## Data for this task
□ □ □
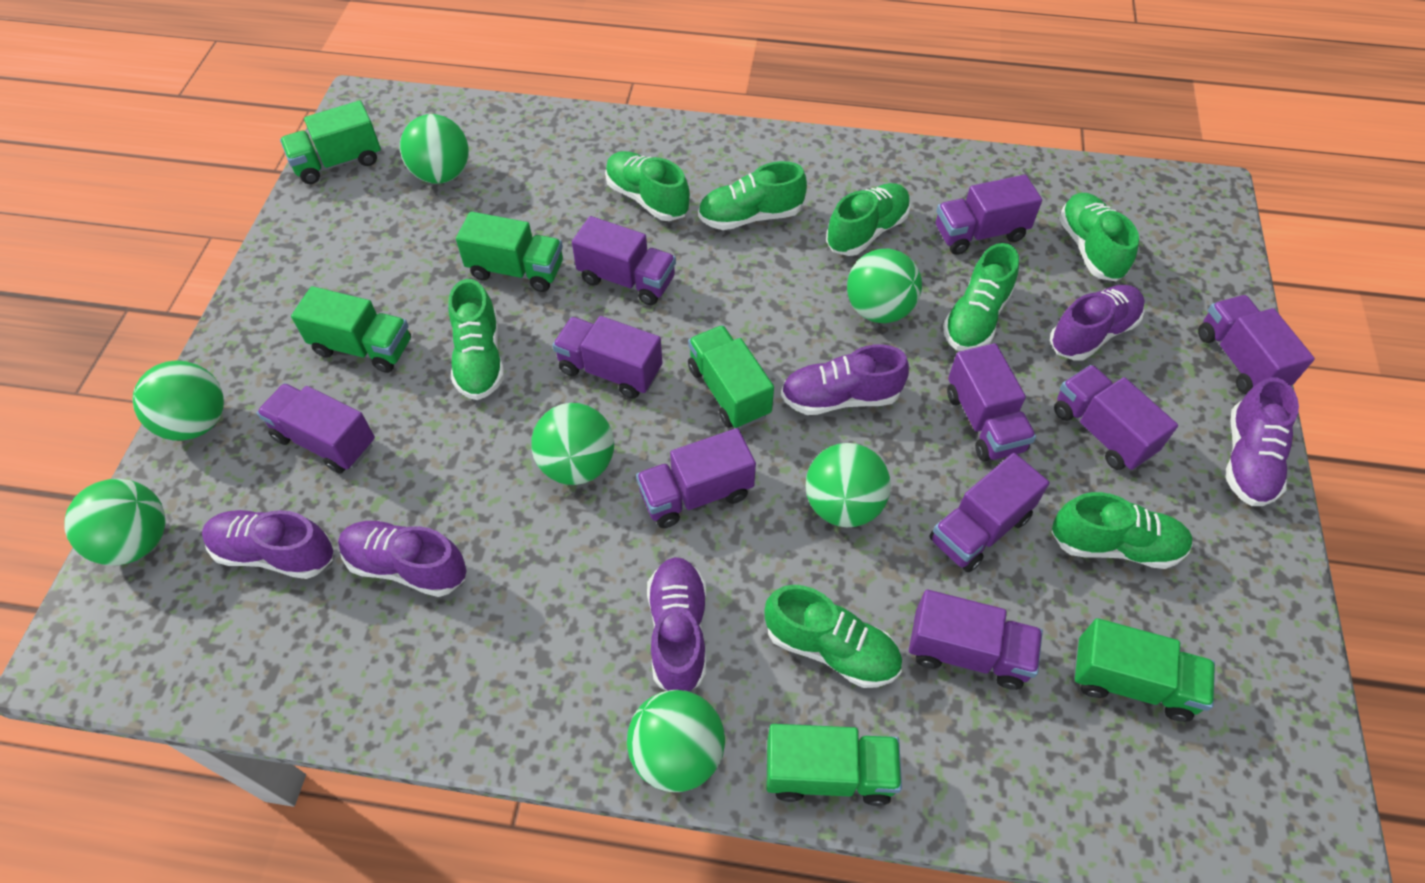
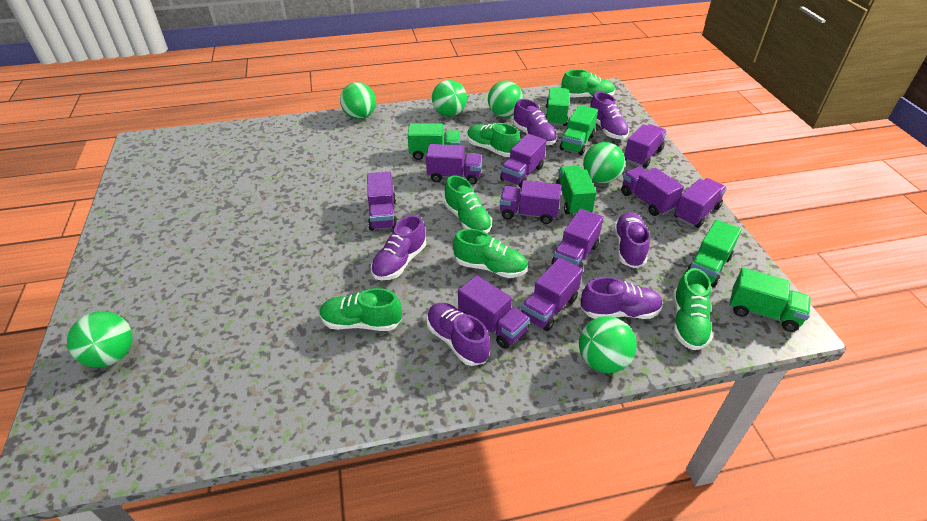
green ball: 7 -> 6
green shoe: 8 -> 6

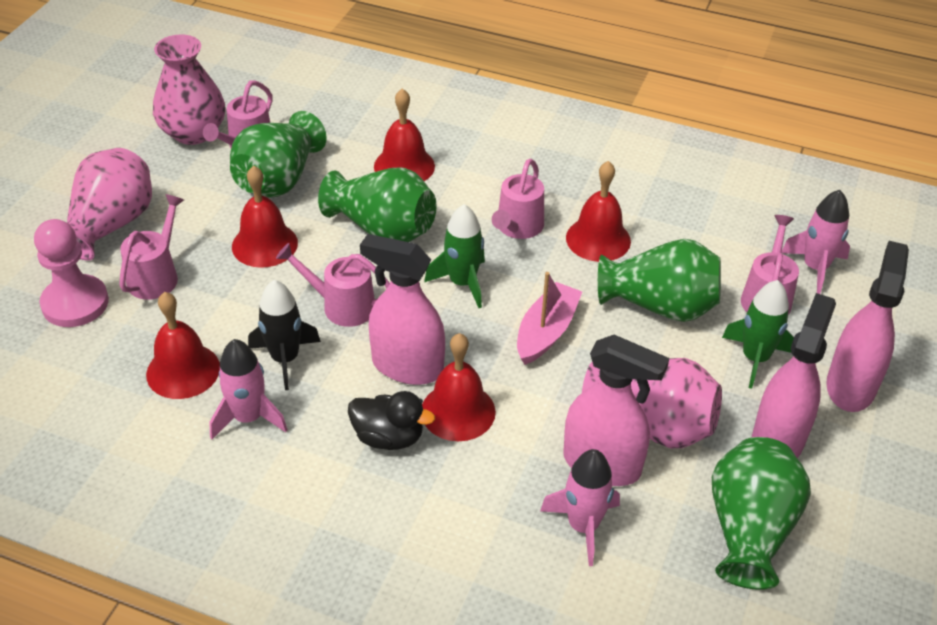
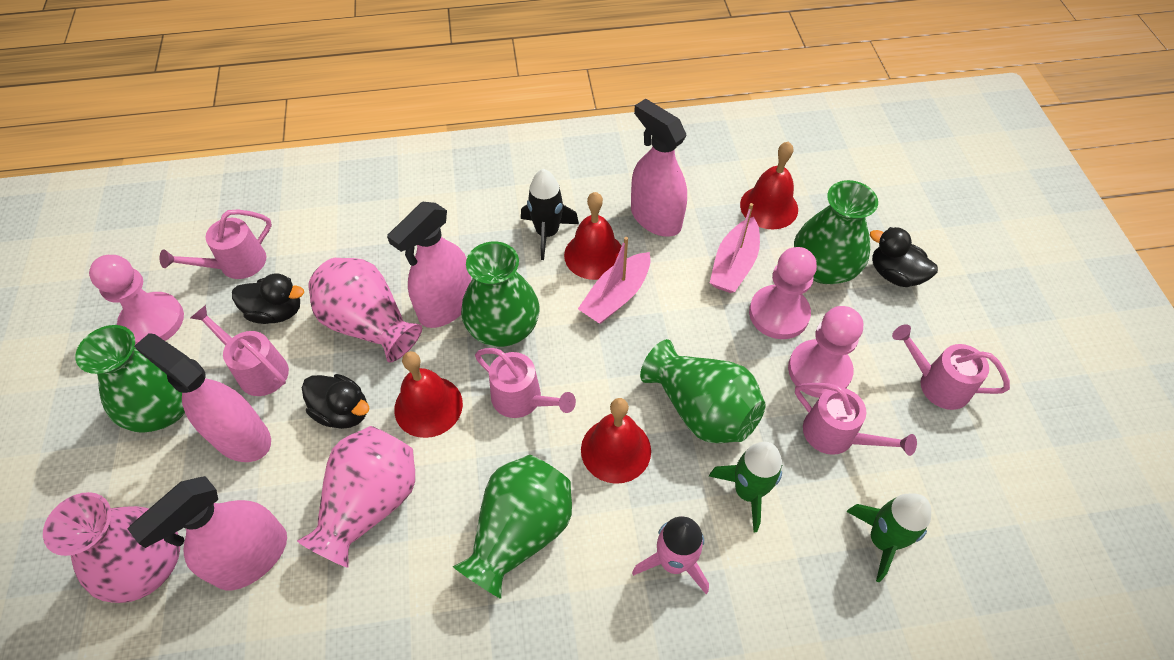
black duck: 1 -> 3
green vase: 4 -> 5
pink boat: 1 -> 2
pink pawn: 1 -> 3
pink rocket: 3 -> 1
red bell: 5 -> 4

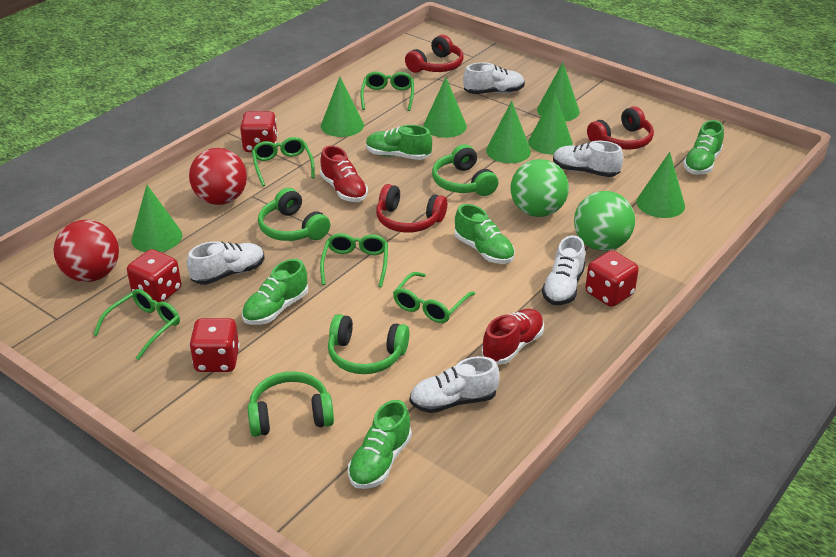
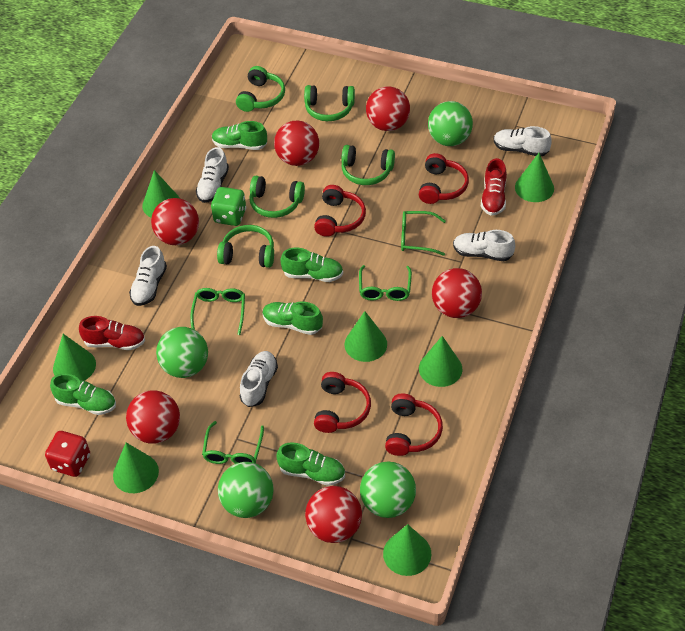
green ball: 2 -> 4
green dice: 0 -> 1
green glasses: 5 -> 4
green headphones: 4 -> 5
red ball: 2 -> 6
red dice: 4 -> 1
red headphones: 3 -> 4

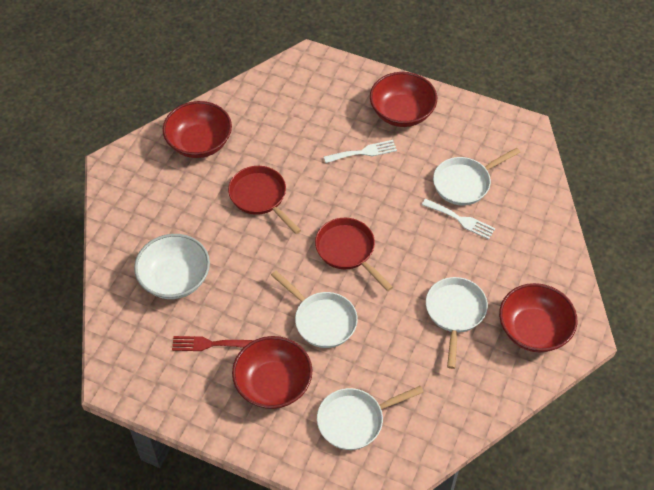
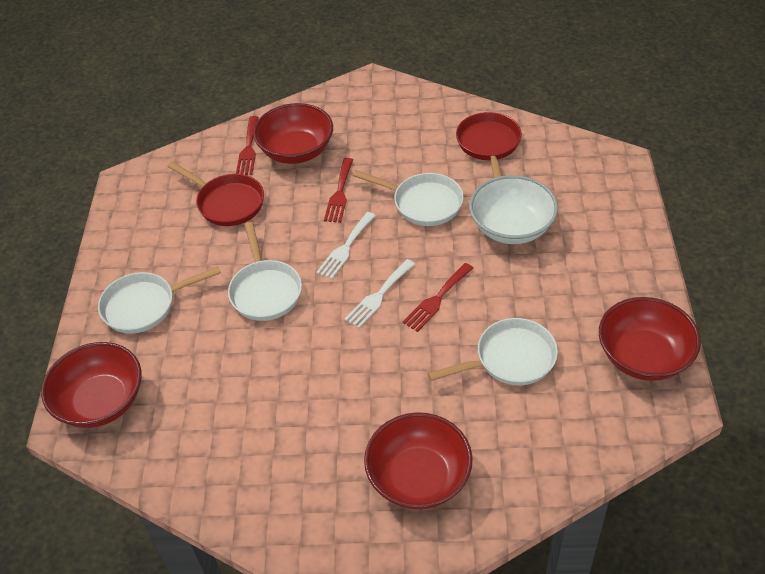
red fork: 1 -> 3

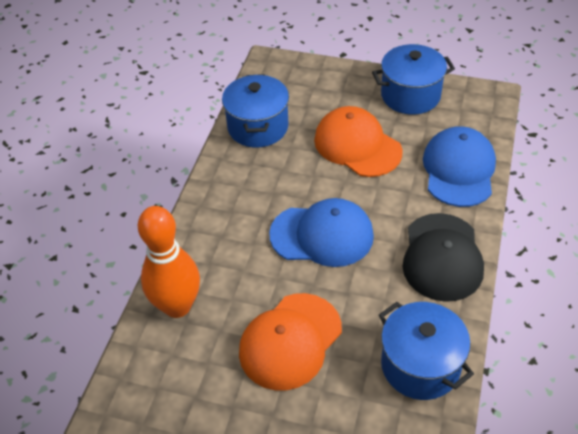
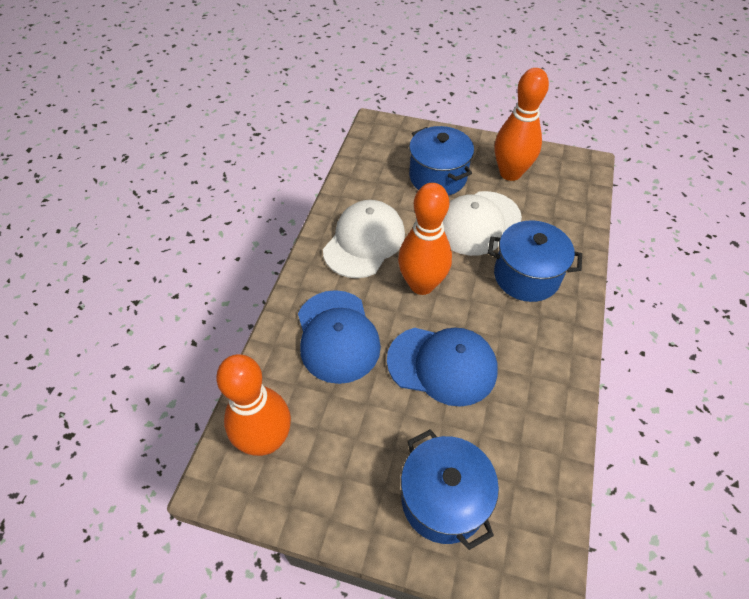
black cap: 1 -> 0
orange bowling pin: 1 -> 3
orange cap: 2 -> 0
white cap: 0 -> 2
□ □ □
## What you should do
All of the entries above are to be duplicated exactly, with every image left out.

## Result below
green ball: 7 -> 6
green shoe: 8 -> 6

black duck: 1 -> 3
green vase: 4 -> 5
pink boat: 1 -> 2
pink pawn: 1 -> 3
pink rocket: 3 -> 1
red bell: 5 -> 4

green ball: 2 -> 4
green dice: 0 -> 1
green glasses: 5 -> 4
green headphones: 4 -> 5
red ball: 2 -> 6
red dice: 4 -> 1
red headphones: 3 -> 4

red fork: 1 -> 3

black cap: 1 -> 0
orange bowling pin: 1 -> 3
orange cap: 2 -> 0
white cap: 0 -> 2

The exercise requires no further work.